**Task:** The lines to copy are those in the records below that hold the word "none".

**Records supplied:**
=== Begin Enclosure ===

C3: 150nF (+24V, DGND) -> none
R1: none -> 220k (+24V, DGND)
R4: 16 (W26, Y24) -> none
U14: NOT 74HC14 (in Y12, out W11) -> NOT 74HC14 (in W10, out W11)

=== End Enclosure ===
=== Begin Enclosure ===

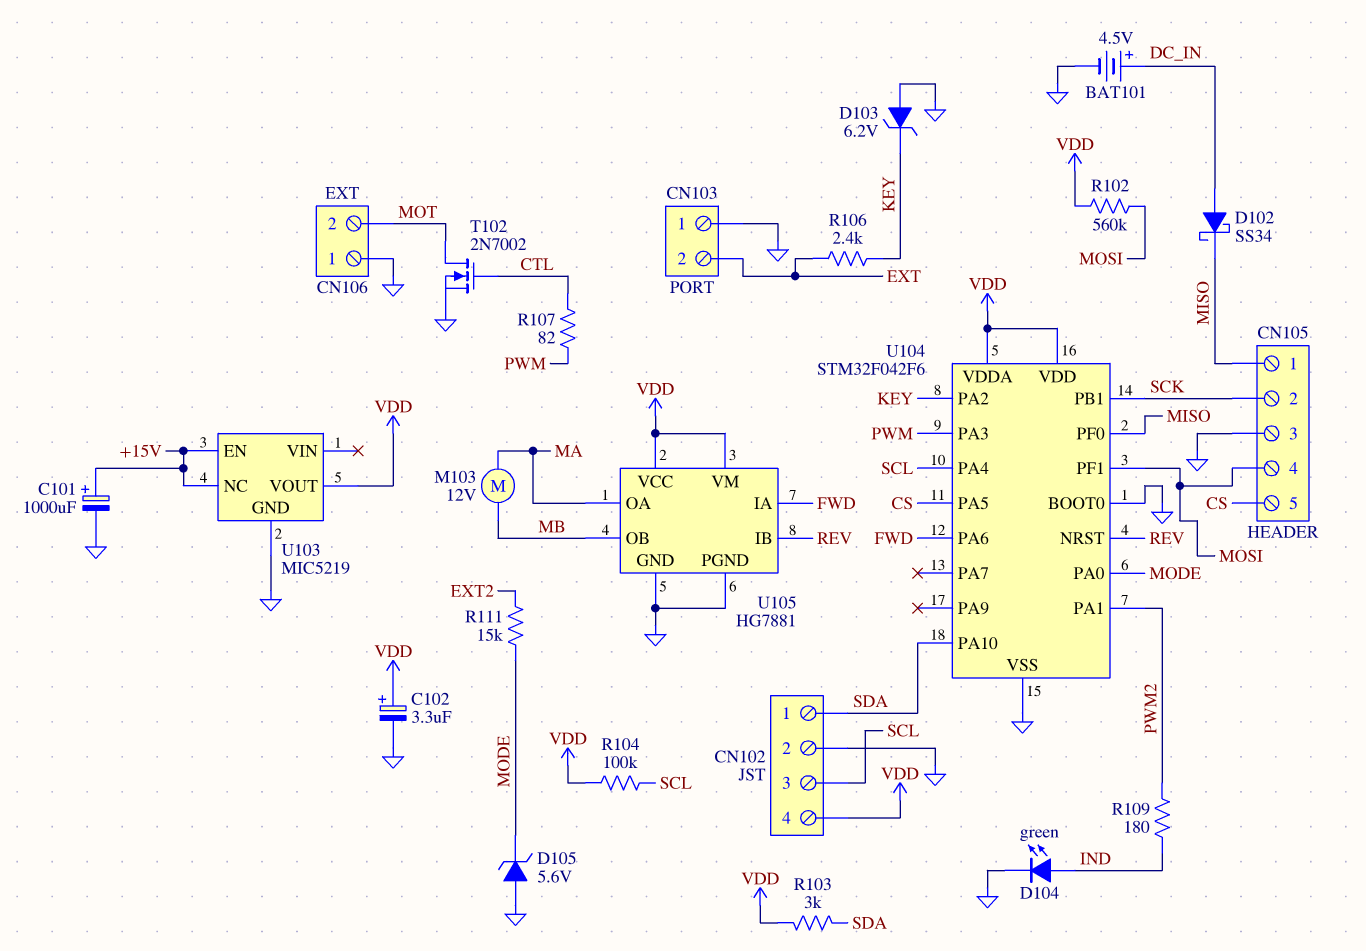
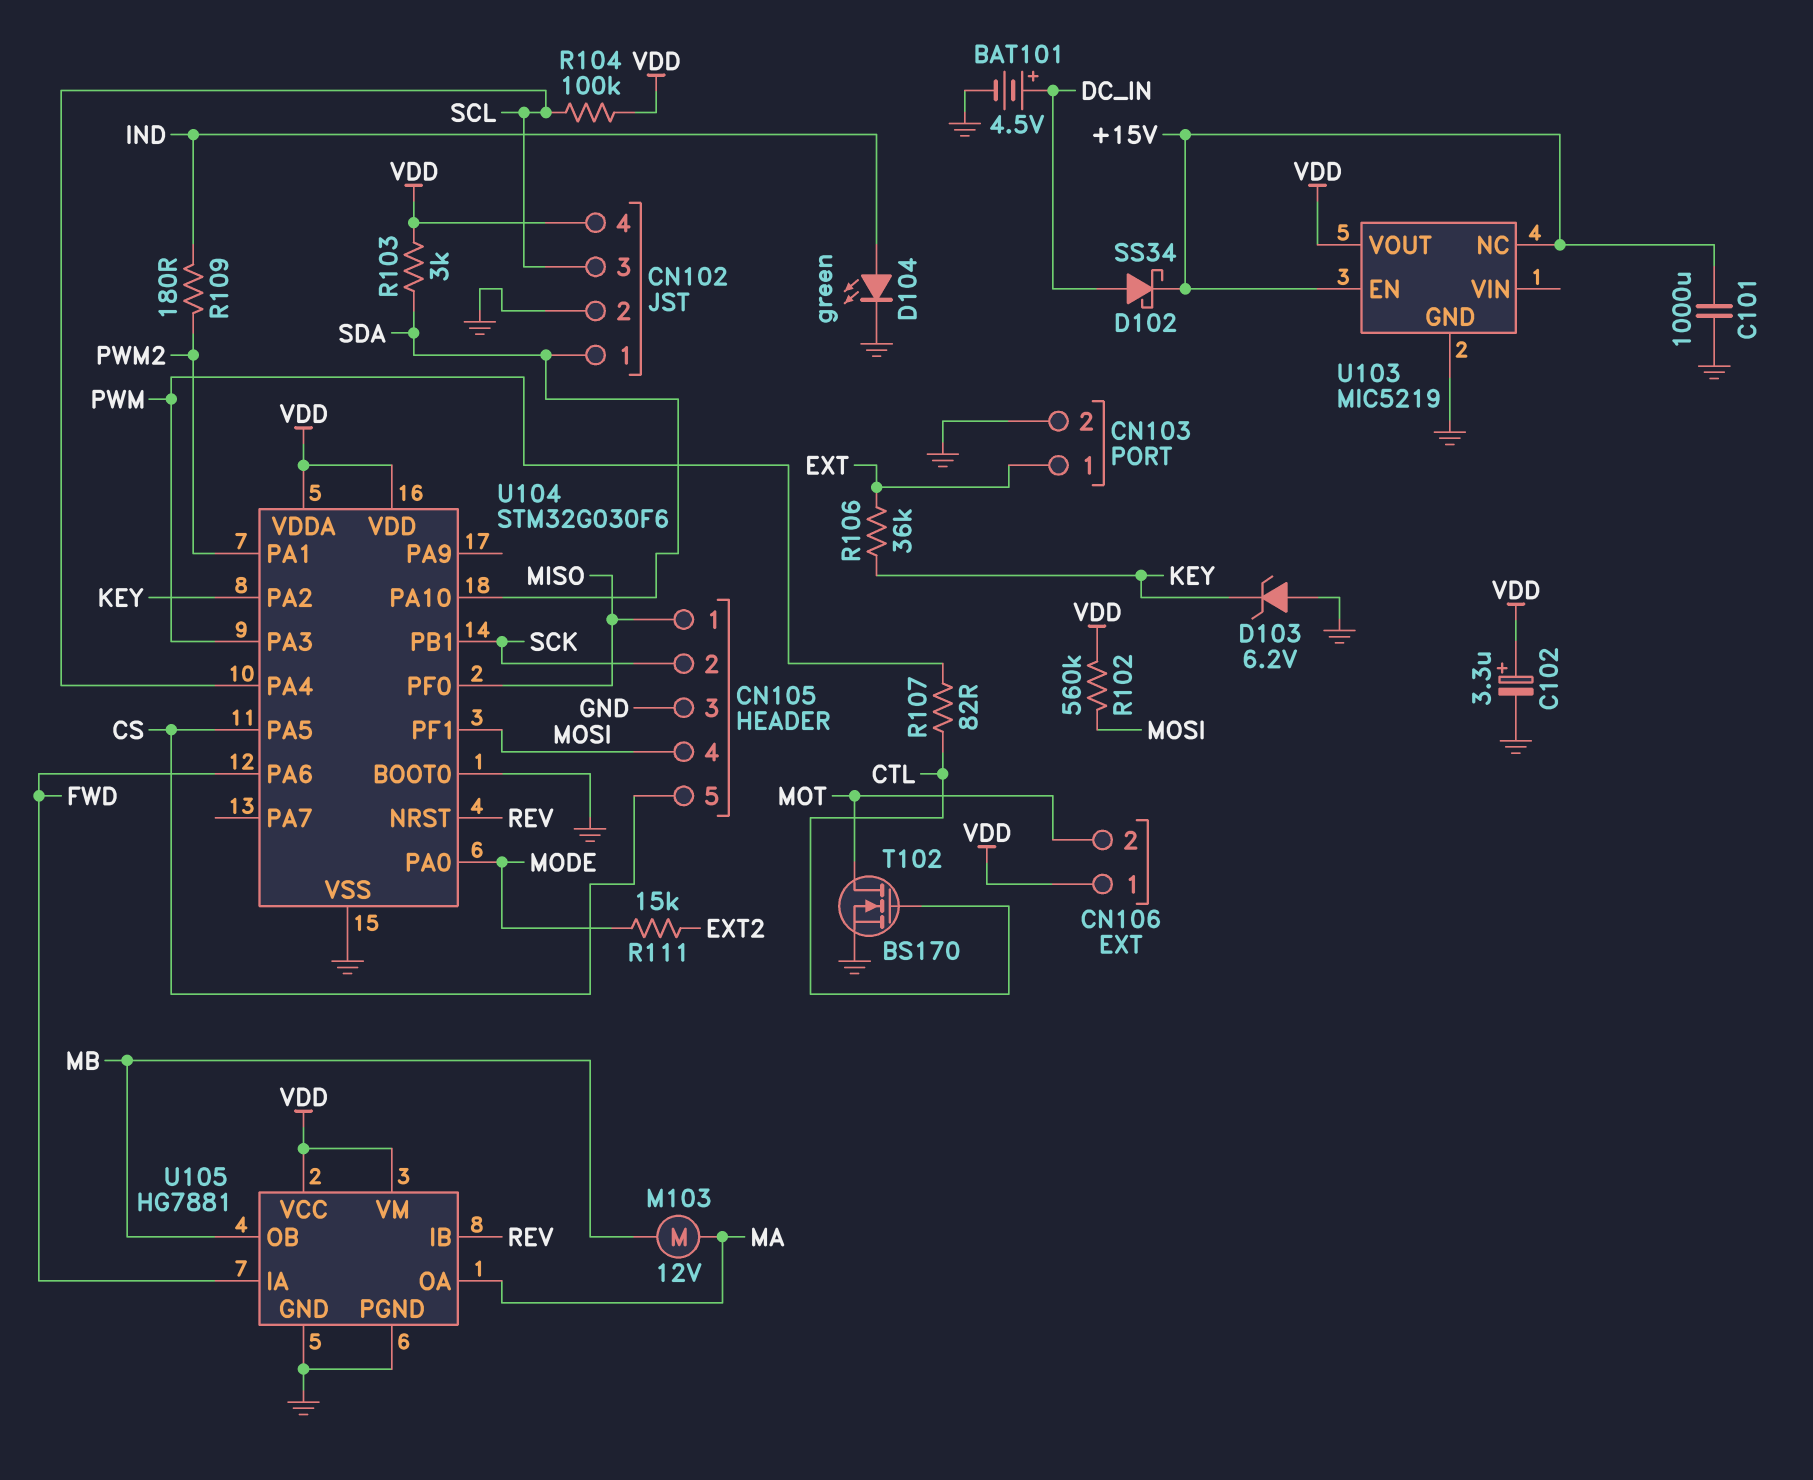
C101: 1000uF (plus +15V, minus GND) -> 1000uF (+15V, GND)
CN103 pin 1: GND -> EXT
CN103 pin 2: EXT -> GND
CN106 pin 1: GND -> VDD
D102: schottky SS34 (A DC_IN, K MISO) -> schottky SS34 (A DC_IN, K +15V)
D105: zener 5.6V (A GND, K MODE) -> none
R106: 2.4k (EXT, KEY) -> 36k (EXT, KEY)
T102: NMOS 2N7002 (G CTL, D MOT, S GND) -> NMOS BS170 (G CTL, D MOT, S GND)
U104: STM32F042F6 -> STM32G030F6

=== End Enclosure ===

**Response:**
C3: 150nF (+24V, DGND) -> none
R1: none -> 220k (+24V, DGND)
R4: 16 (W26, Y24) -> none
D105: zener 5.6V (A GND, K MODE) -> none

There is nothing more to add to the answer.